PROBLEM DESCRIPTION:
Using the entries that follow, report the number of lines that include the string "Paulina", without any other text.

DATA UNDER STUDY:
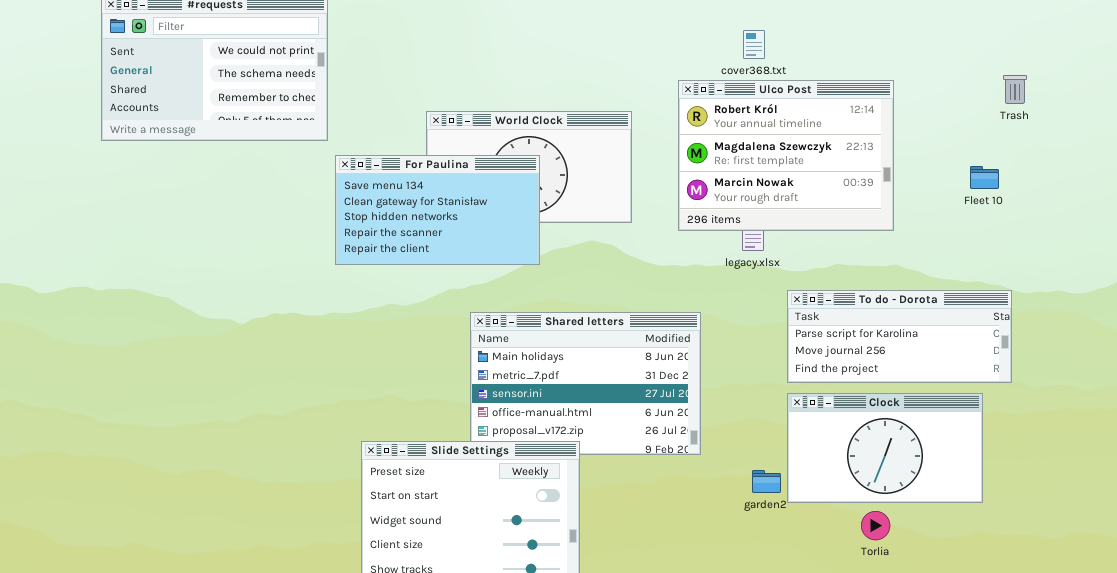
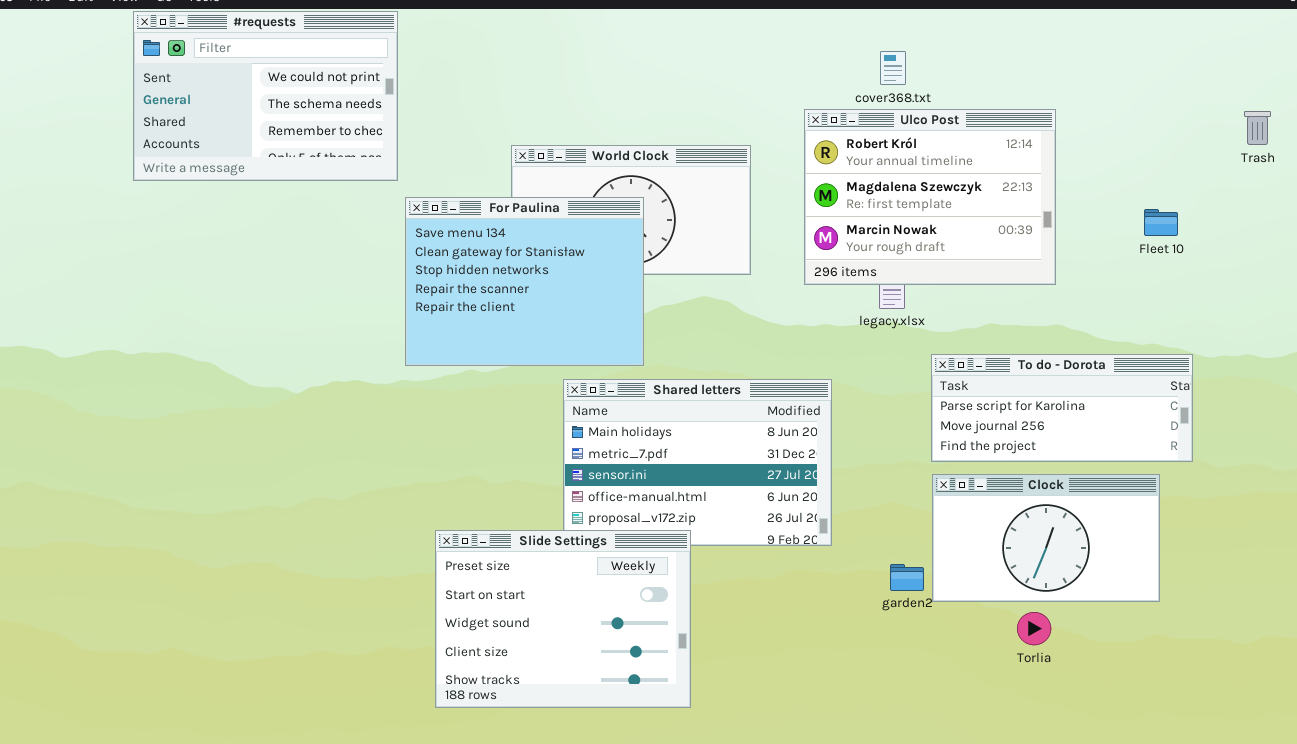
Trash: [1003,75,1027,104] -> [1244,111,1271,145], moved
For Paulina: [335,155,540,265] -> [405,197,644,366], resized

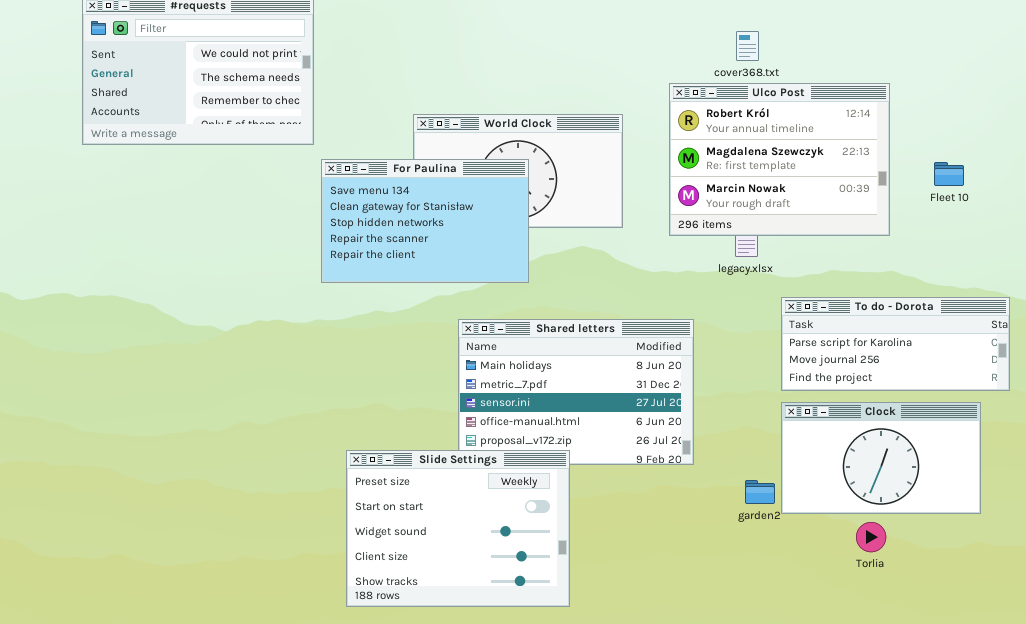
For Paulina: [405,197,644,366] -> [321,159,529,283], resized
Fleet 10: [1144,209,1178,236] -> [934,162,964,186], moved

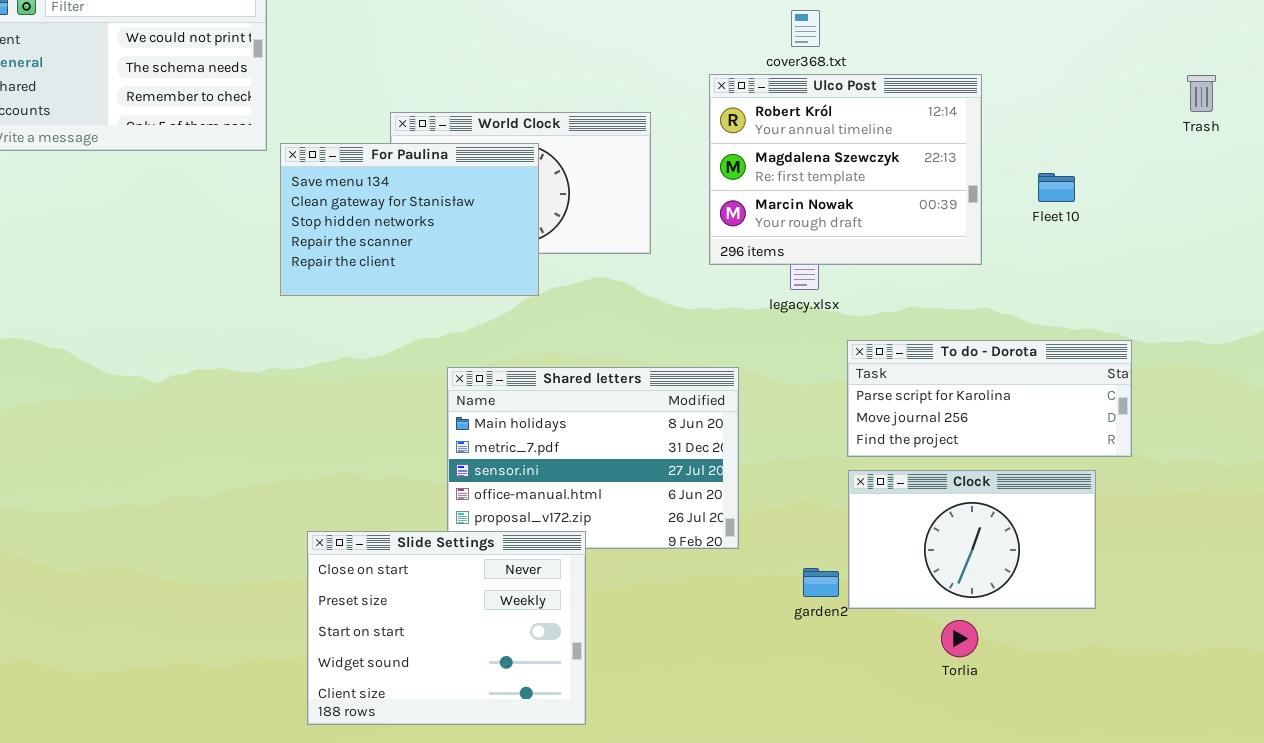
For Paulina: [321,159,529,283] -> [280,143,539,296], moved
Slide Settings: [346,450,570,607] -> [307,531,586,725], scrolled up 1 row

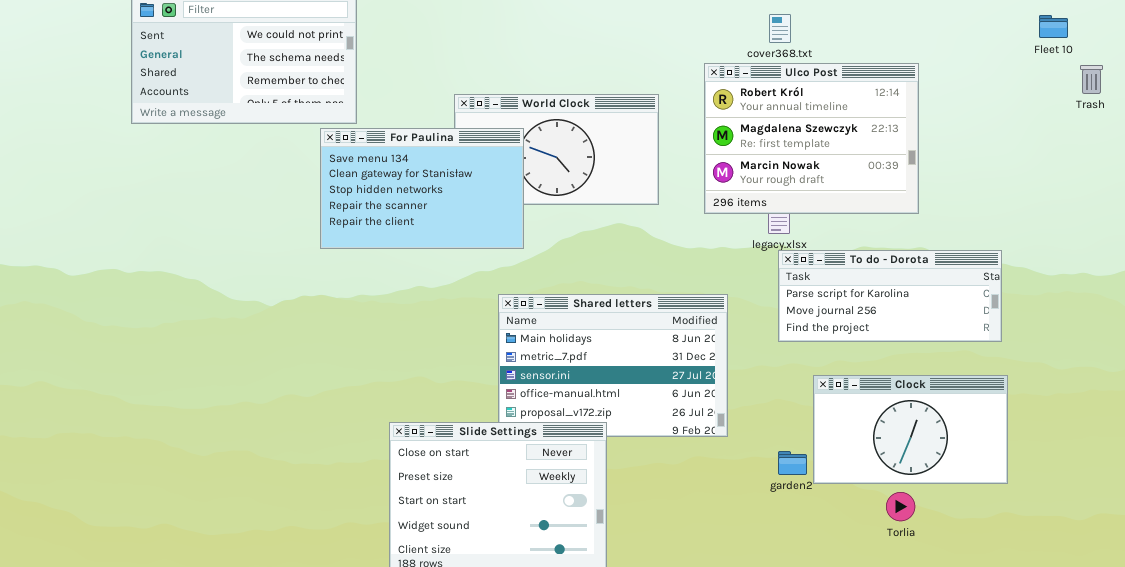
For Paulina: [280,143,539,296] -> [320,128,524,249], moved
Fleet 10: [1038,173,1075,202] -> [1039,15,1068,38], moved
To do - Dorota: [847,340,1132,457] -> [778,250,1002,342], moved

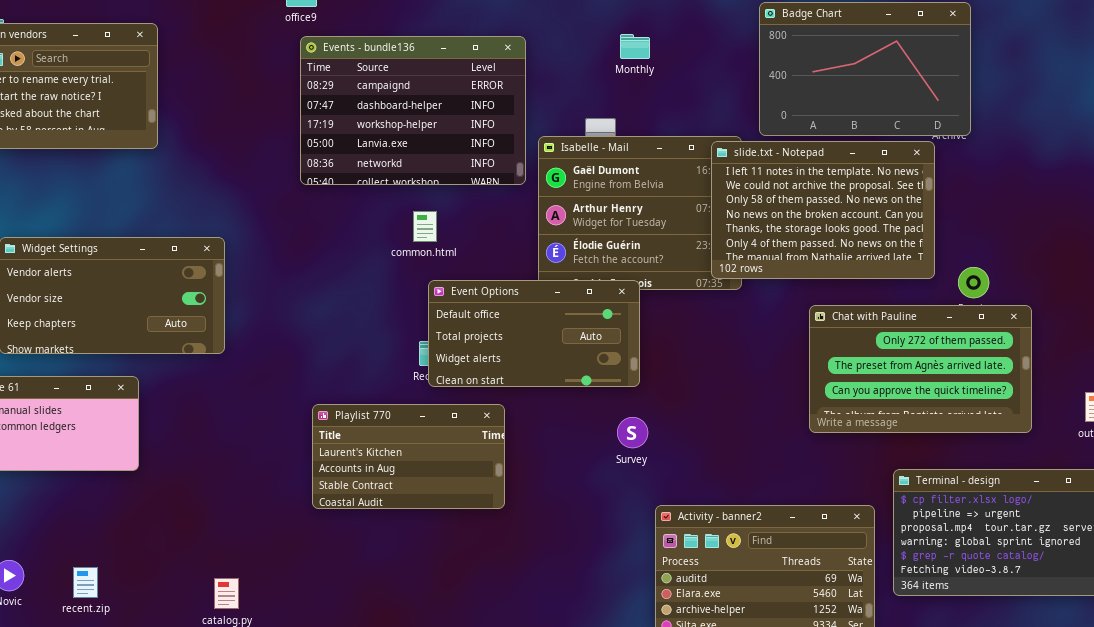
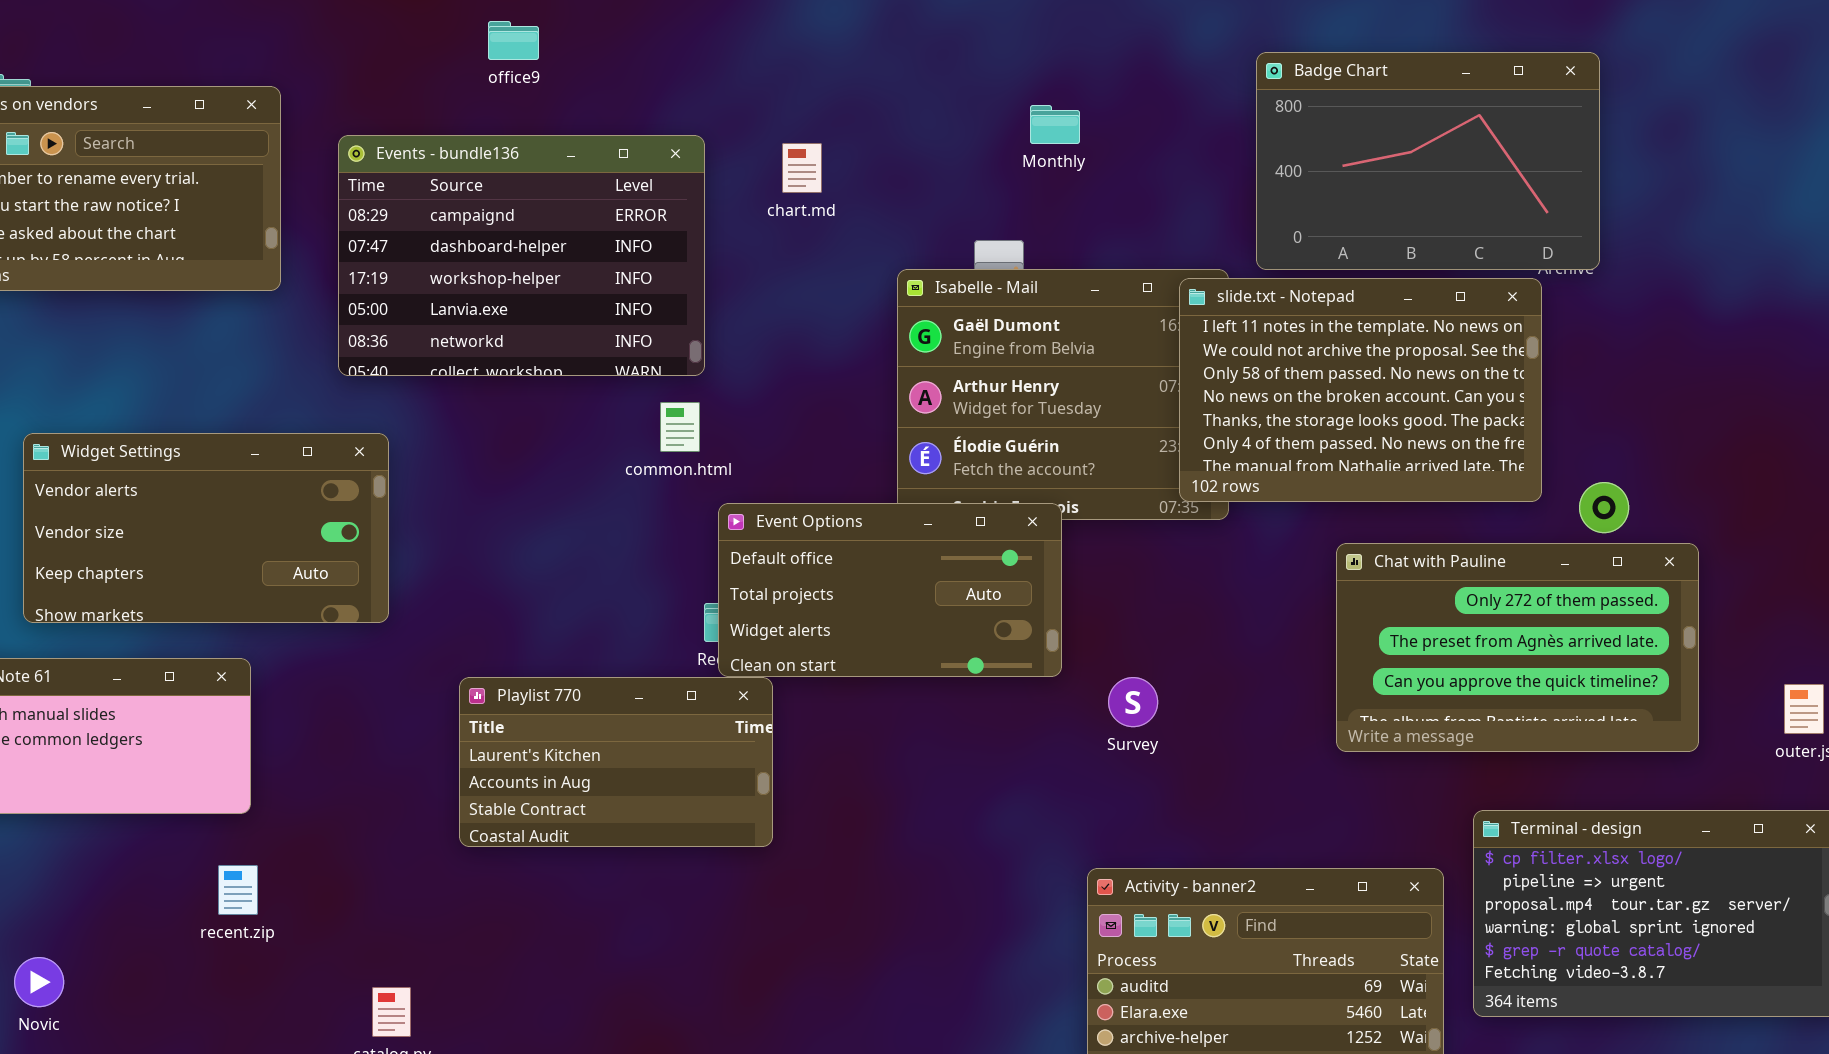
Events - bundle136: [300,36,526,185] -> [338,135,705,376], moved
common.html: [413,211,437,242] -> [660,402,700,452], moved
Playlist 770: [312,404,505,509] -> [459,677,773,847], moved
Survey: [617,417,648,448] -> [1108,677,1158,727], moved
recent.zip: [73,567,98,598] -> [218,865,258,915], moved

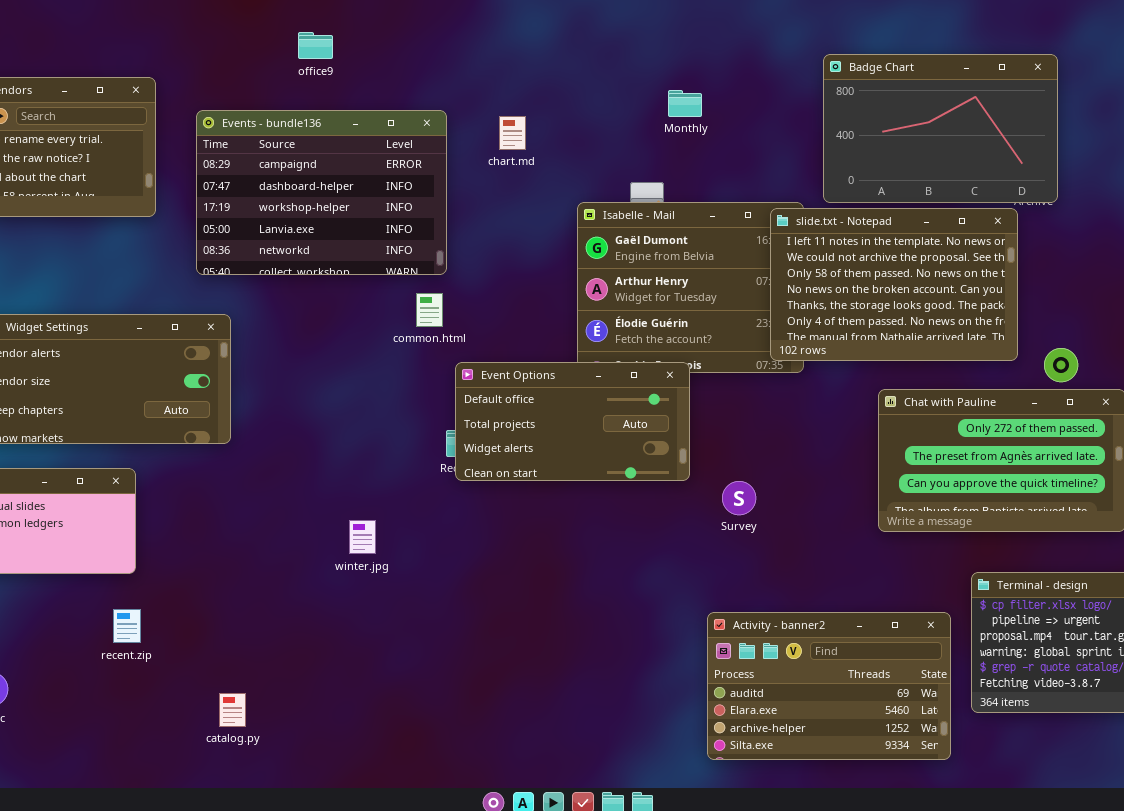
Playlist 770: [459,677,773,847] -> none, closed

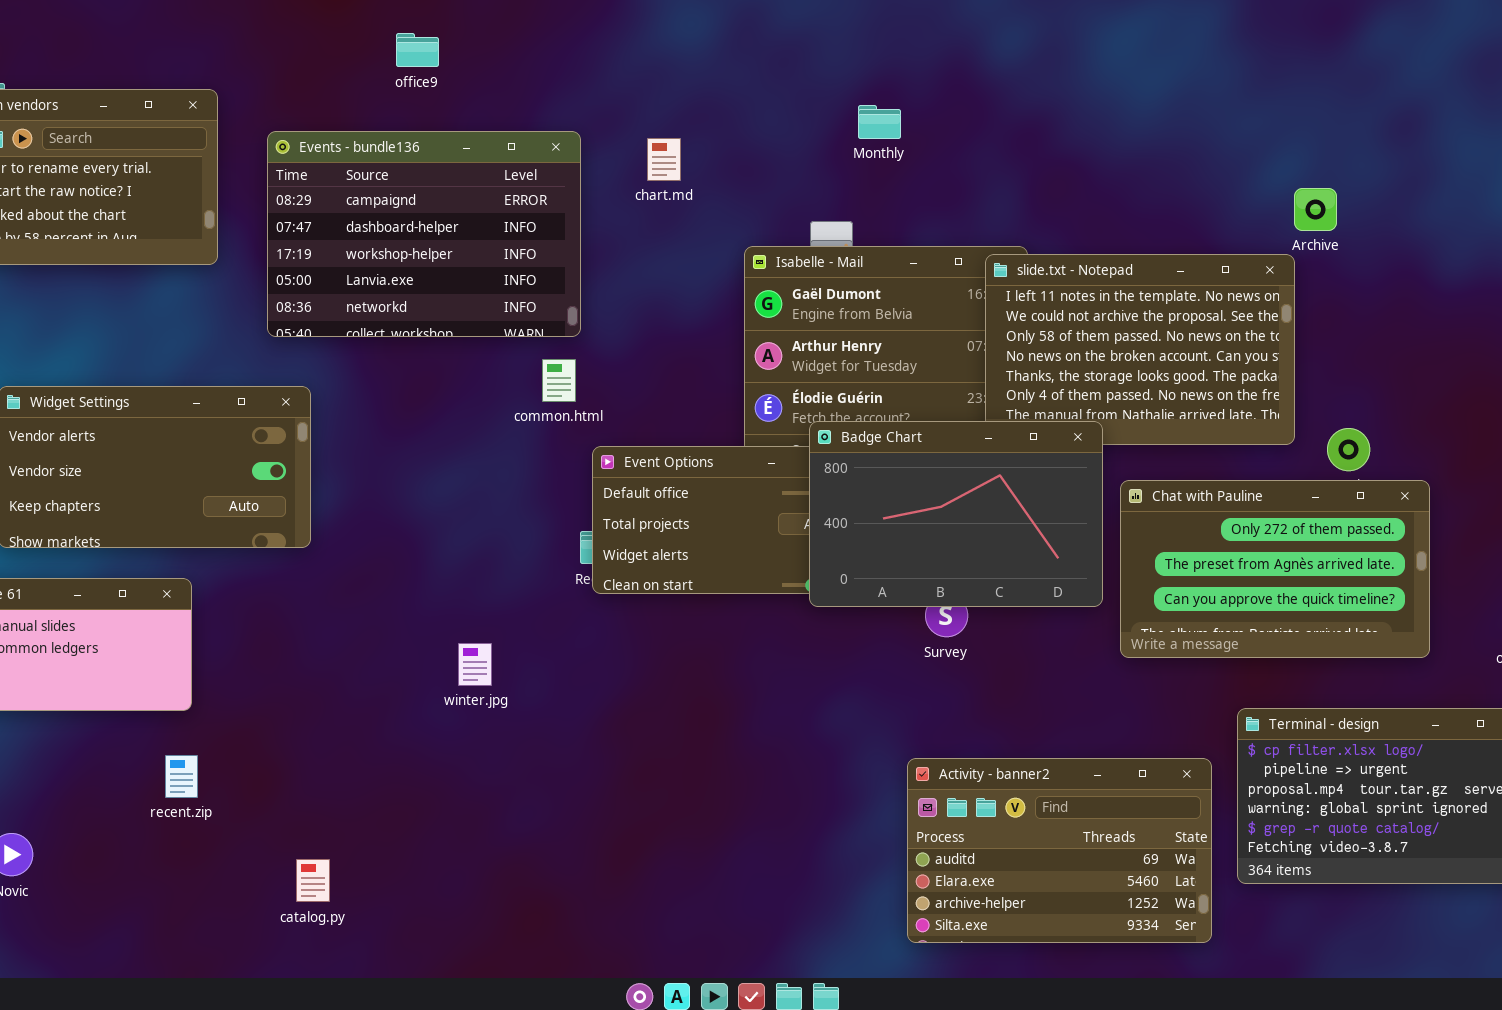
Badge Chart: [823,54,1058,203] -> [809,421,1103,607], moved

PROBLEM SOLUTION:
4